_Data extracts:_
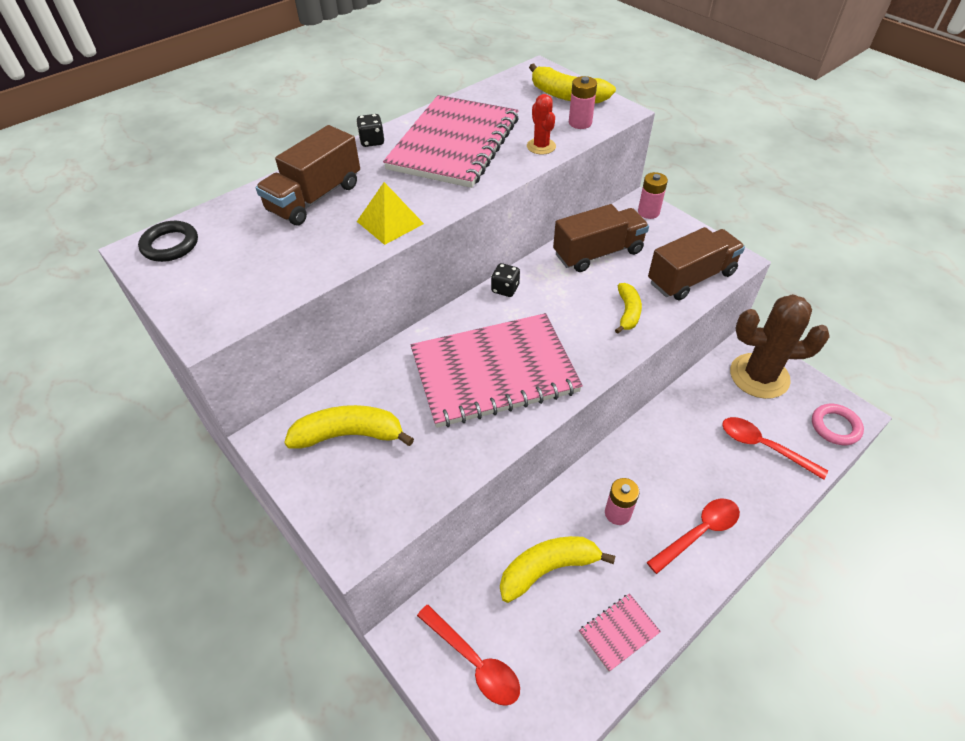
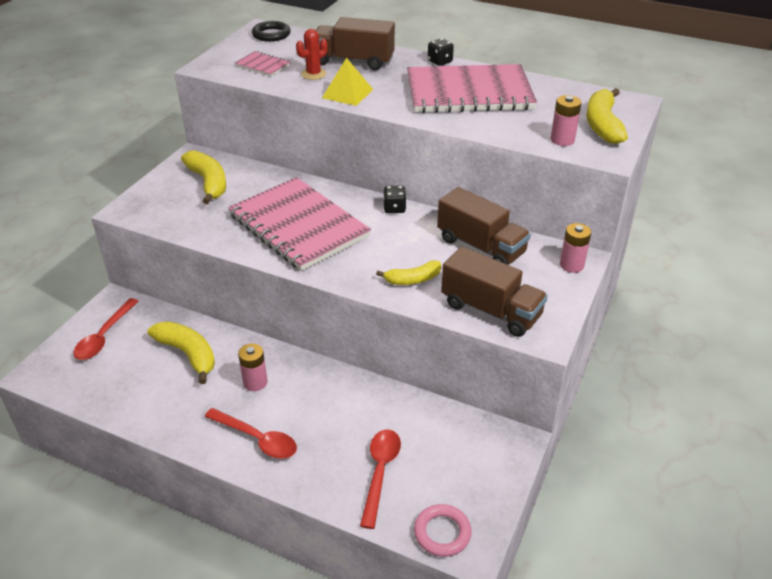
camera: 65 degrees right, 10 degrees down
red cactus [527,94,556,155] -> red cactus moved to [296,29,328,80]
pink notebook [579,593,661,672] -> pink notebook moved to [235,51,291,77]
brown cactus [730,294,830,399] -> none

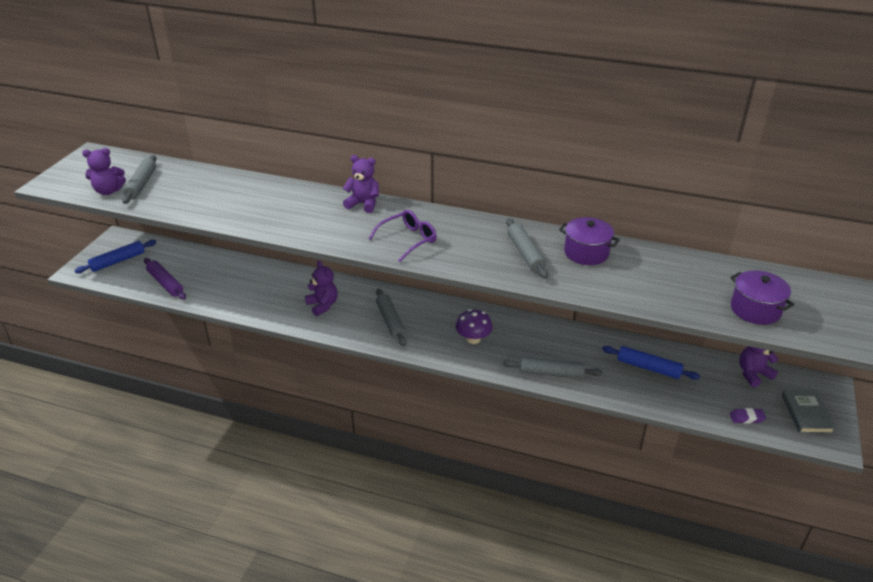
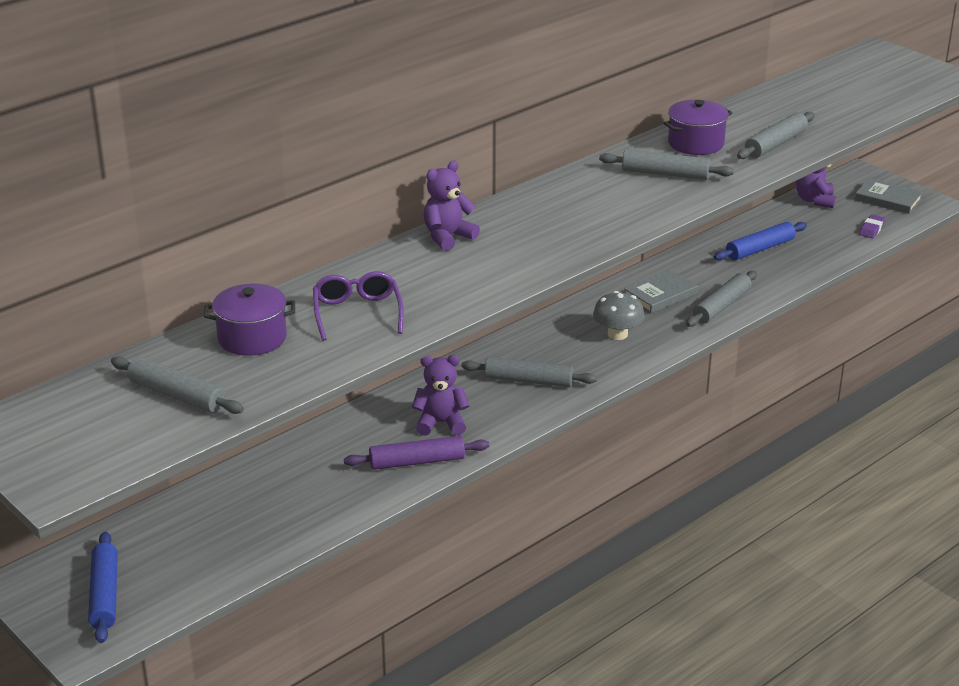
camera: 60 degrees left, 5 degrees down
purple teddy bear [82,148,126,195] -> none
purple rolling pin [144,258,186,300] -> purple rolling pin moved to [344,436,489,470]
purple glasses [368,210,437,262] -> purple glasses moved to [313,271,404,341]
purple mushroom [455,309,493,344] -> grey mushroom [593,291,645,340]
purple pot [730,270,794,325] -> purple pot moved to [204,284,295,356]
none -> grey book [624,269,698,313]
none -> grey rolling pin [737,112,815,159]

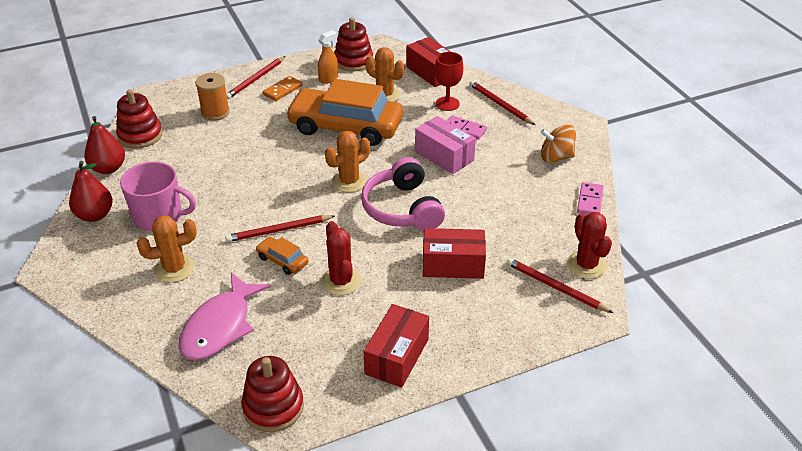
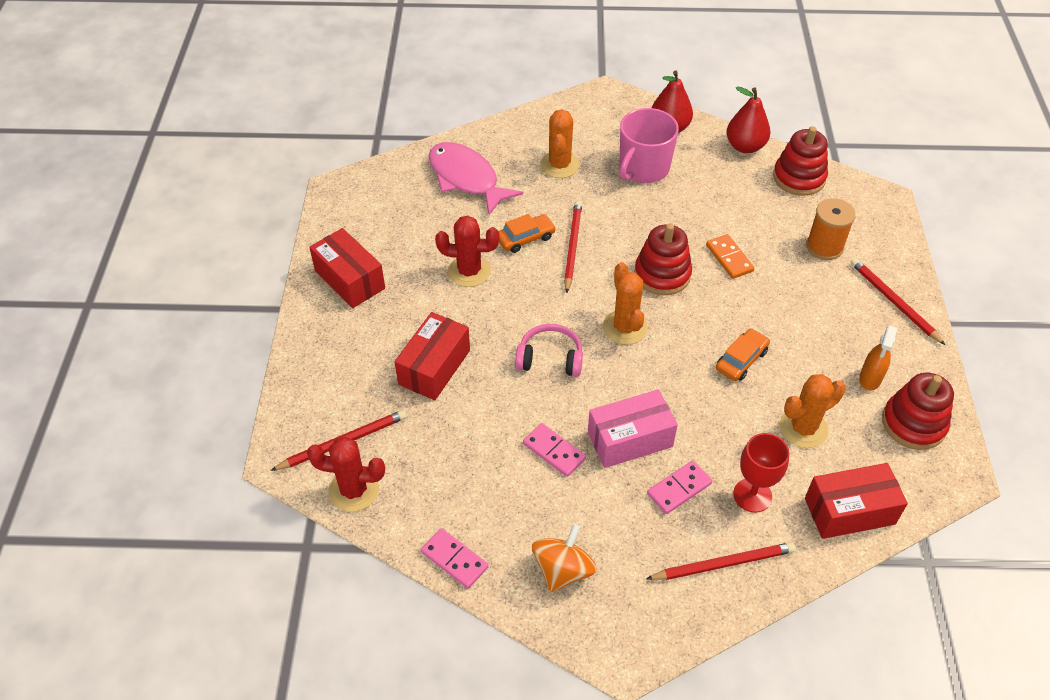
camera: 115 degrees right, 10 degrees up
red stacking toy [241,356,304,432] -> red stacking toy moved to [634,224,692,295]
orange domino [263,76,303,101] -> orange domino moved to [706,234,754,279]
orange car [286,79,403,146] -> orange car [716,328,770,381], size x0.41
orange spray bottle [318,30,338,84] -> orange spray bottle turned 45 degrees clockwise [859,325,897,391]
pink headphones [361,157,445,231] -> pink headphones [515,324,583,377], size x0.63
none -> pink domino [523,423,586,477]

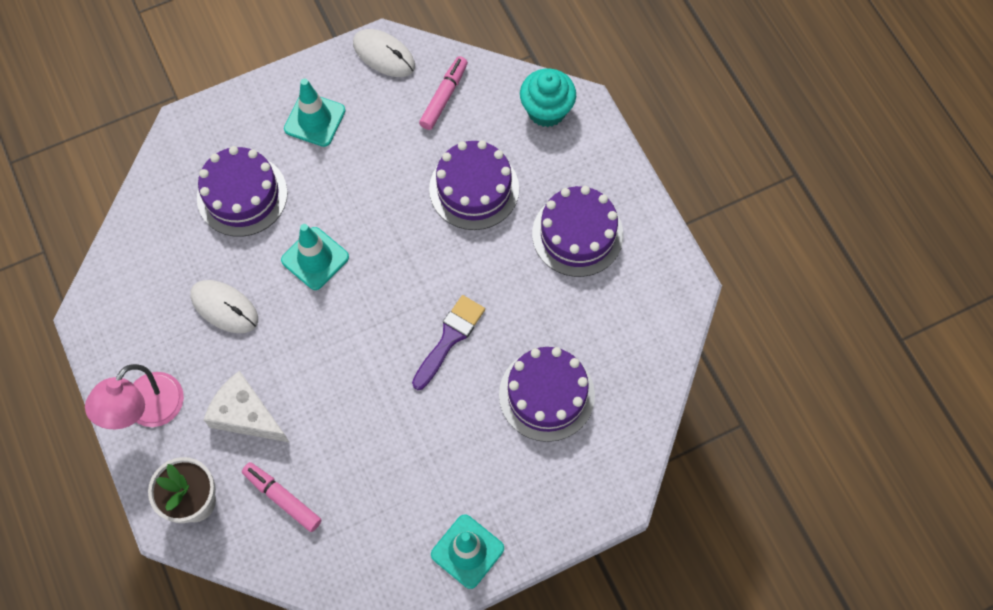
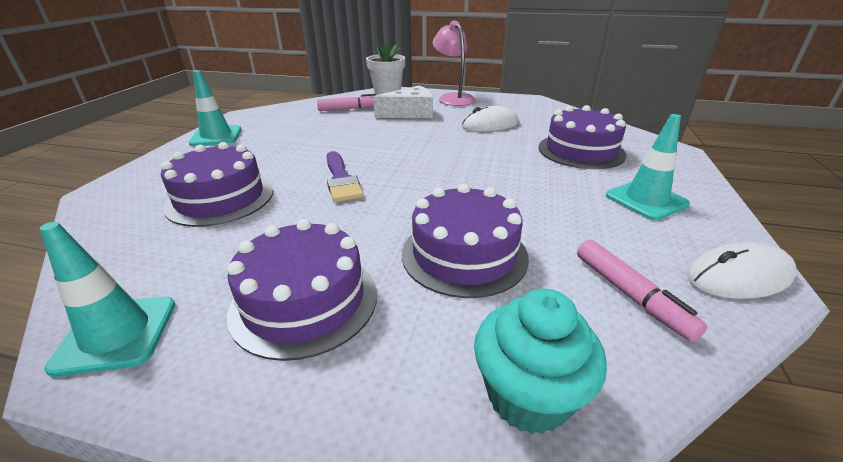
camera: 130 degrees right, 35 degrees down
turquoise traffic cone [281,224,349,290] -> turquoise traffic cone moved to [40,222,175,377]

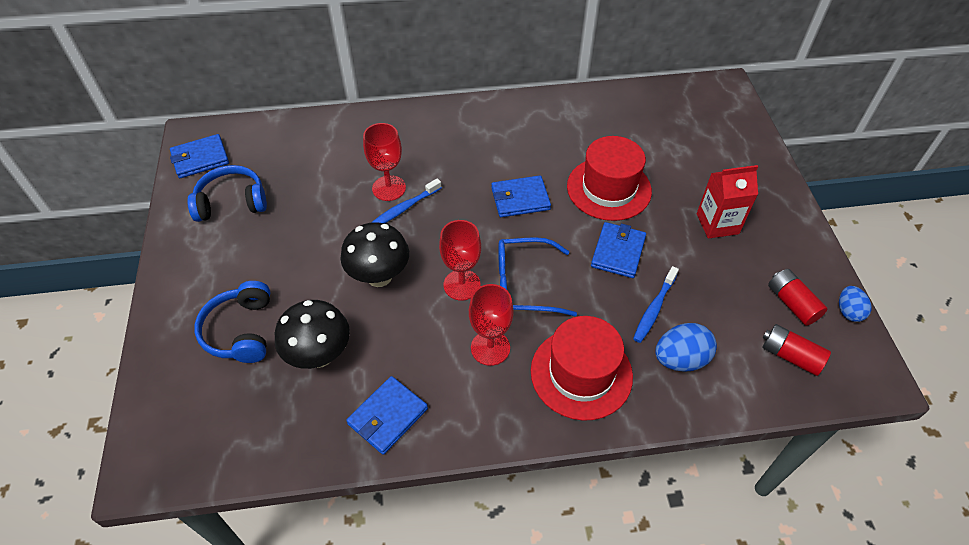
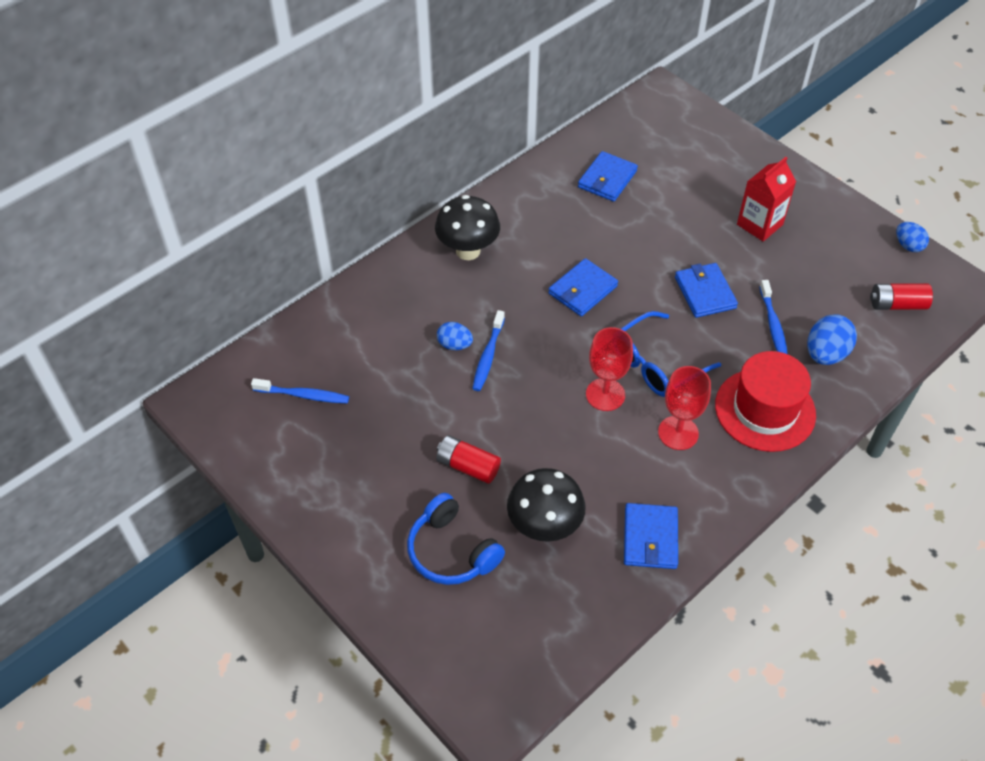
camera: 35 degrees left, 0 degrees up
blue wallet [170,134,229,178] -> blue wallet moved to [578,151,638,202]
blue headphones [187,165,267,222] -> none
black mushroom [341,222,409,287] -> black mushroom moved to [435,195,500,260]
red goblet [363,123,406,201] -> blue egg [437,322,473,350]
red hat [567,136,652,221] -> none
red battery [768,269,828,326] -> red battery moved to [436,435,501,484]
none -> blue toothbrush [251,378,349,404]

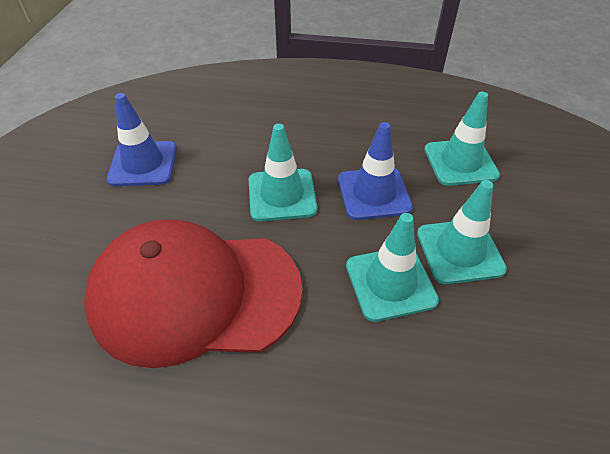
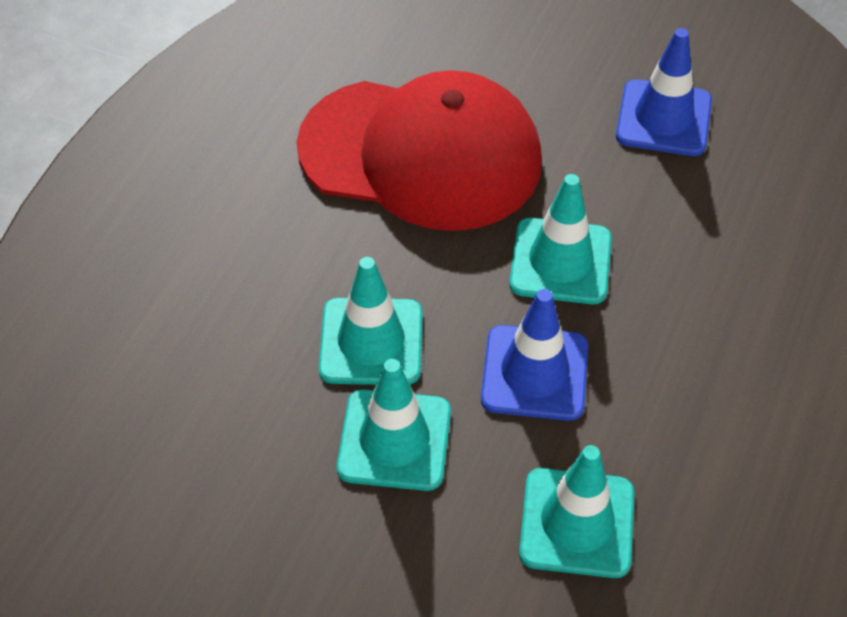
camera: 105 degrees right, 5 degrees up
red cap [84,219,303,368] -> red cap turned 90 degrees clockwise [297,70,542,231]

_Exercise instructions:_ Gather each line from the entries above that includes the word "clockwise".

_Solution to the problem:_
orange spray bottle [318,30,338,84] -> orange spray bottle turned 45 degrees clockwise [859,325,897,391]
red cap [84,219,303,368] -> red cap turned 90 degrees clockwise [297,70,542,231]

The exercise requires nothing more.